◆ **Task objective**
Repeat each entry exactly, but do not carry over the pictures.

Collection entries
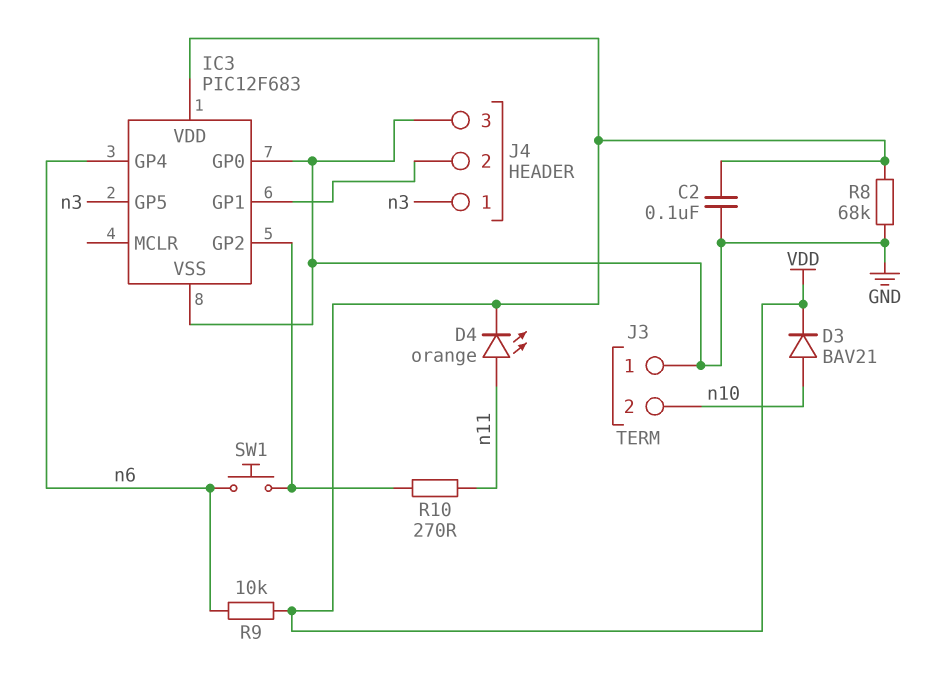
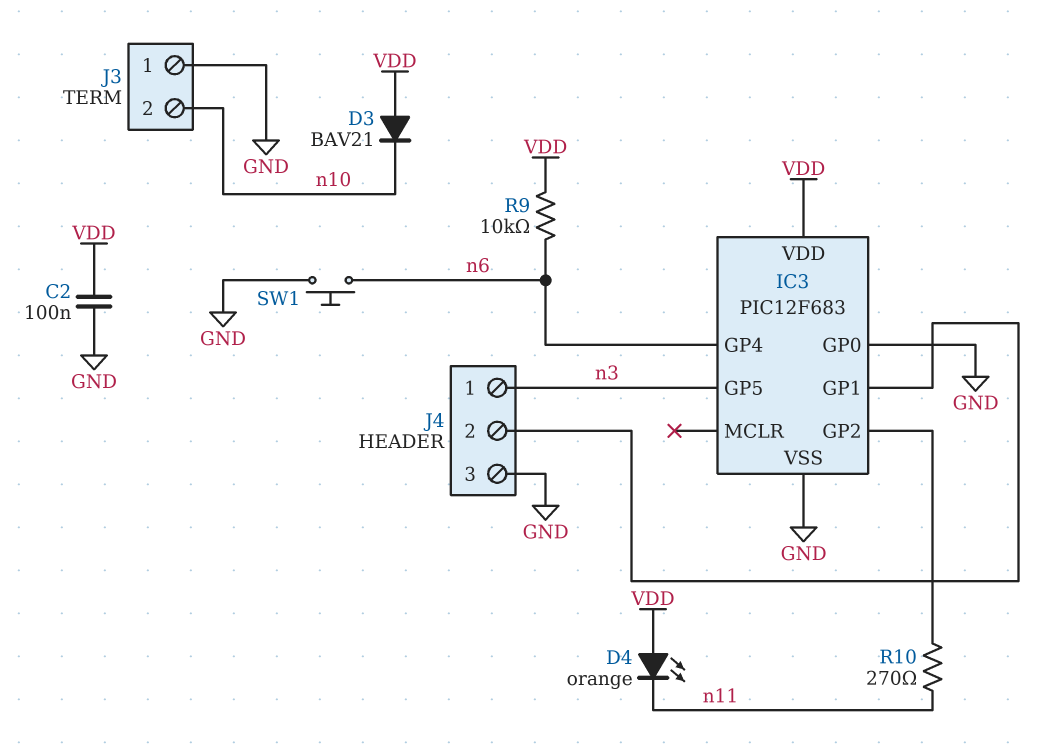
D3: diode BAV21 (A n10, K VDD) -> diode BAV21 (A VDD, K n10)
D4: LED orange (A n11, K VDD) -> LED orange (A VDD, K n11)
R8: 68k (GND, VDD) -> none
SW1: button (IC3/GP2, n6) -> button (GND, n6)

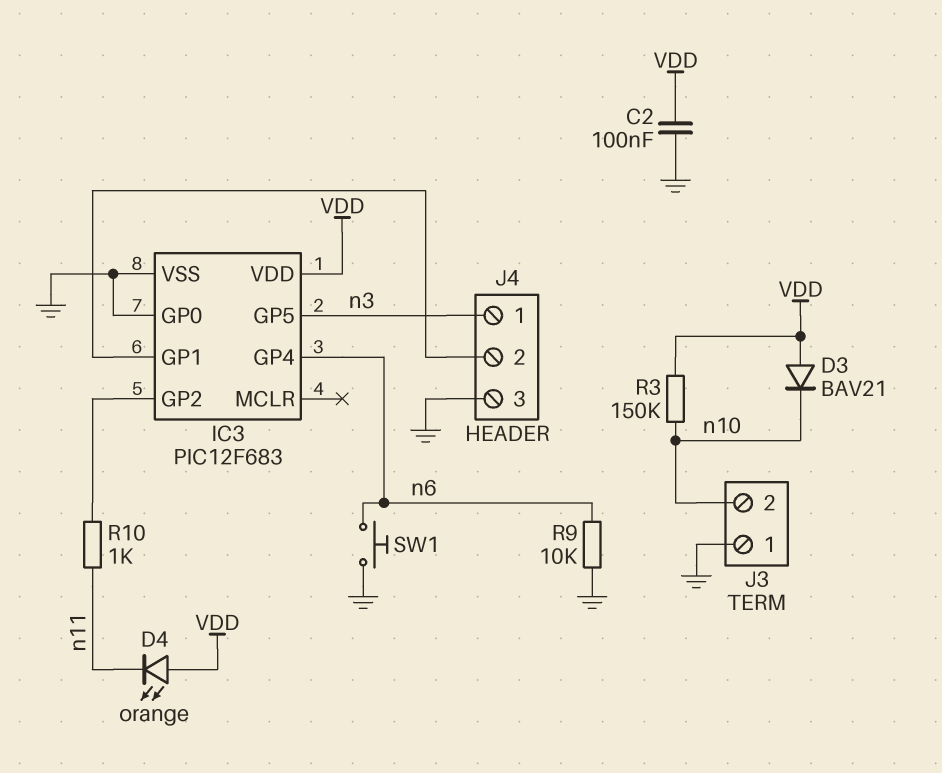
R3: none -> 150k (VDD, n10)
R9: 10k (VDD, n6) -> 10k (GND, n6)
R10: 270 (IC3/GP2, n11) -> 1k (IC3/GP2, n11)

◆ **Expected answer**
D3: diode BAV21 (A n10, K VDD) -> diode BAV21 (A VDD, K n10)
D4: LED orange (A n11, K VDD) -> LED orange (A VDD, K n11)
R8: 68k (GND, VDD) -> none
SW1: button (IC3/GP2, n6) -> button (GND, n6)

R3: none -> 150k (VDD, n10)
R9: 10k (VDD, n6) -> 10k (GND, n6)
R10: 270 (IC3/GP2, n11) -> 1k (IC3/GP2, n11)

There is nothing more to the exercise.